_THE DATA_:
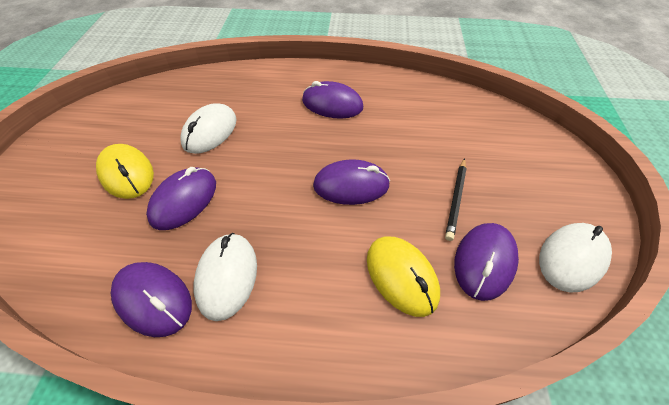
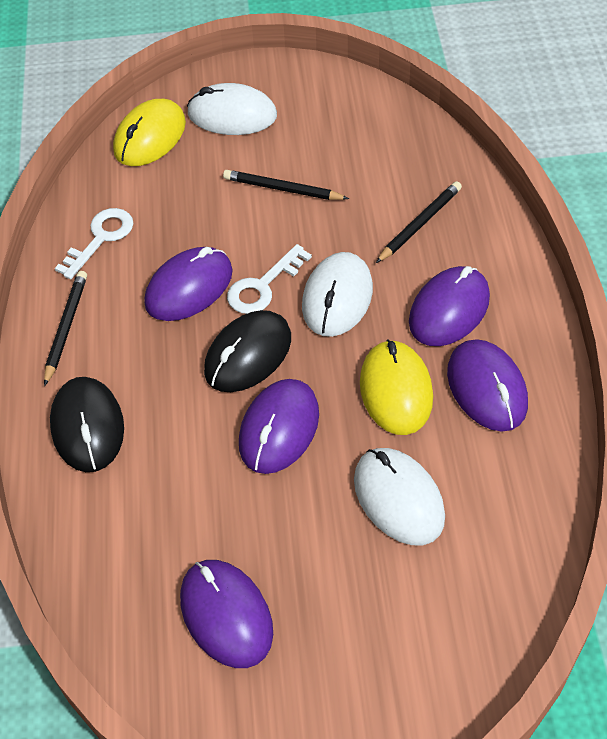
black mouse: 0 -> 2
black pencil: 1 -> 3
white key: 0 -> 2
---
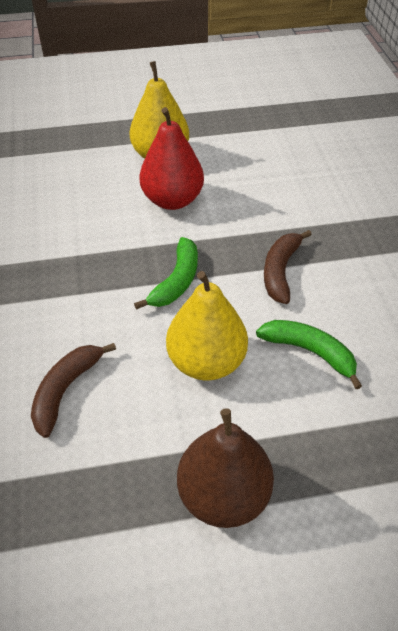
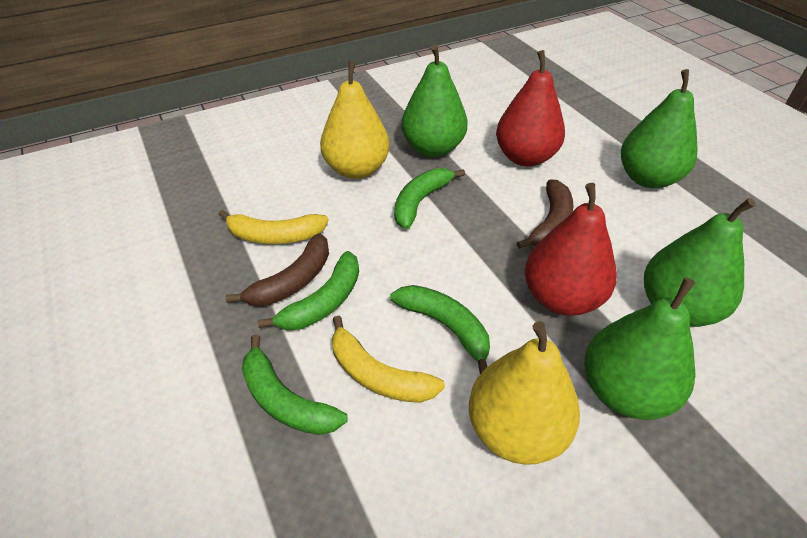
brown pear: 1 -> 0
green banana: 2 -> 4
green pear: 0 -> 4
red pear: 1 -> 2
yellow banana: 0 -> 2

_EXERCISE INSTRUCTIONS_:
Each line above with the string "pear" in it should be located and copied.

_RESPONSE AREA_:
brown pear: 1 -> 0
green pear: 0 -> 4
red pear: 1 -> 2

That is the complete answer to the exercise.